## YOUR GOAL
Please return exactly the line that contains "LIGHT pin VCC: none -> 5V" and every line after it, through the last line of the records below, with no pictures.

## GIVEN RECORDS
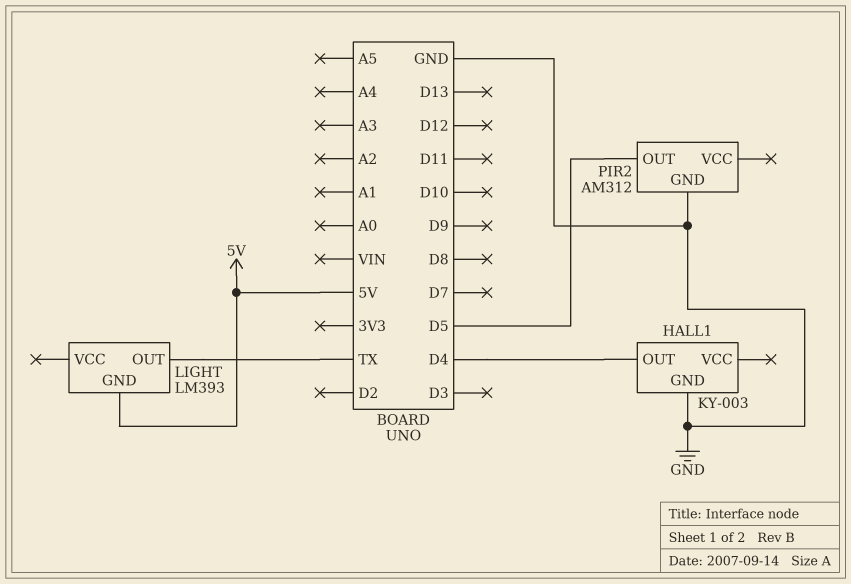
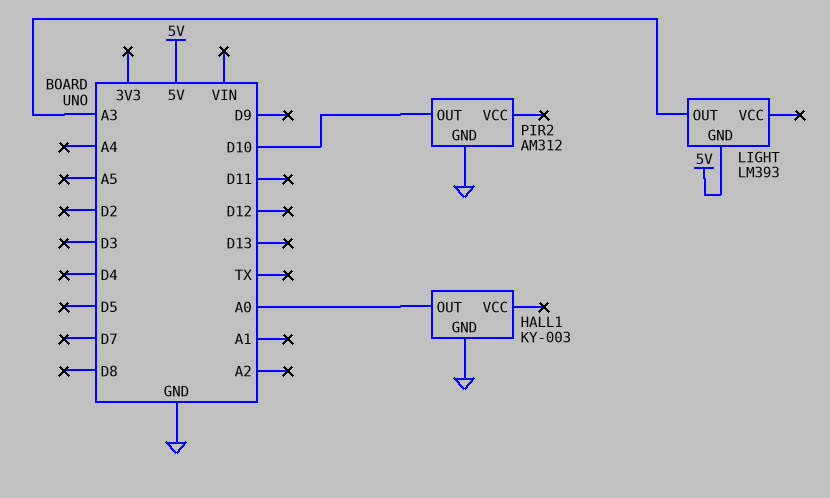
HALL1 pin OUT: D4 -> A0
LIGHT pin OUT: TX -> A3
PIR2 pin OUT: D5 -> D10

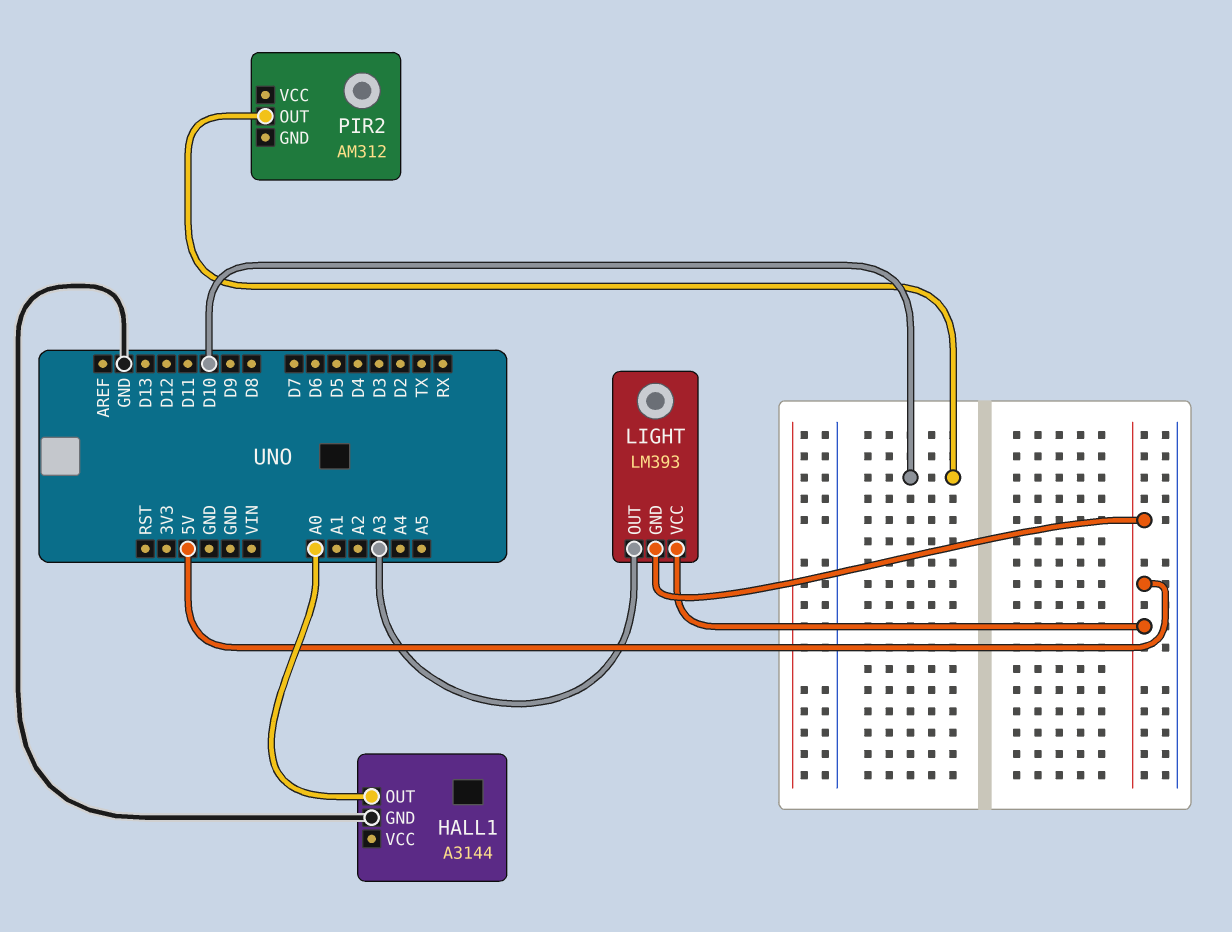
HALL1: KY-003 -> A3144
LIGHT pin VCC: none -> 5V
PIR2 pin GND: GND -> none

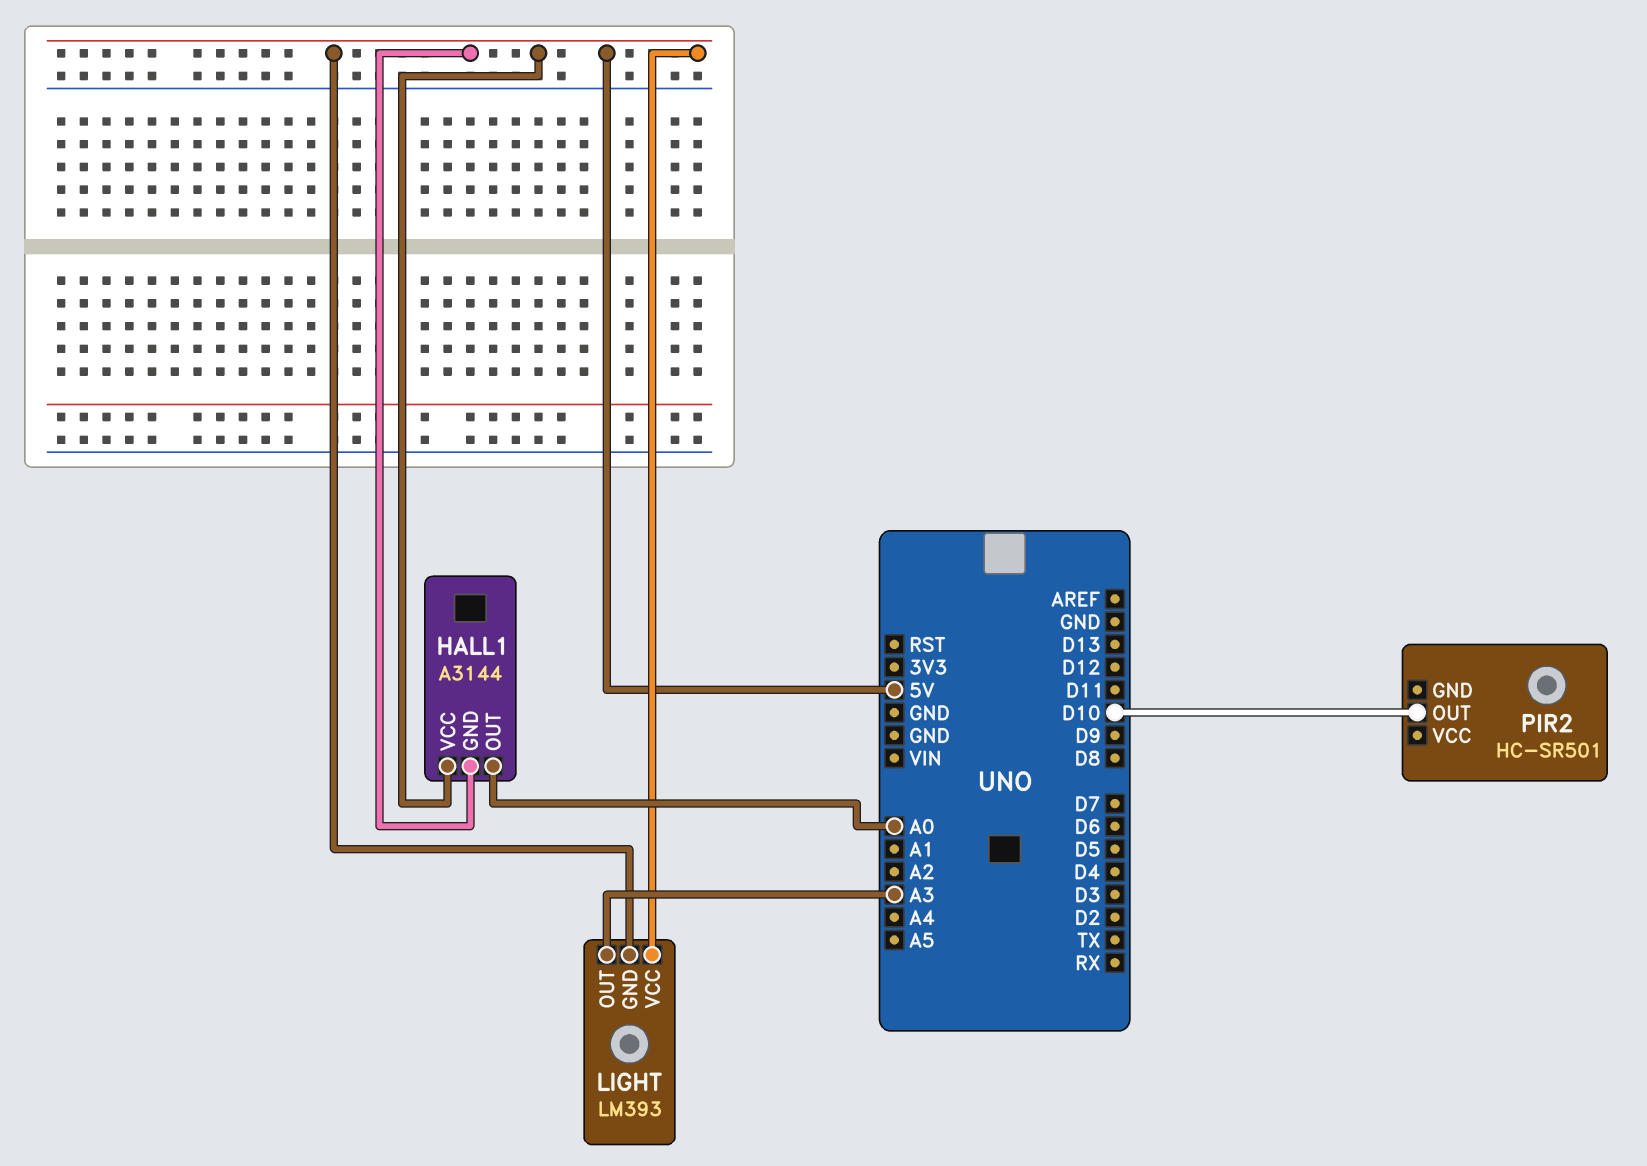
HALL1 pin GND: GND -> 5V
HALL1 pin VCC: none -> 5V
PIR2: AM312 -> HC-SR501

## RESPONSE BOX
LIGHT pin VCC: none -> 5V
PIR2 pin GND: GND -> none

HALL1 pin GND: GND -> 5V
HALL1 pin VCC: none -> 5V
PIR2: AM312 -> HC-SR501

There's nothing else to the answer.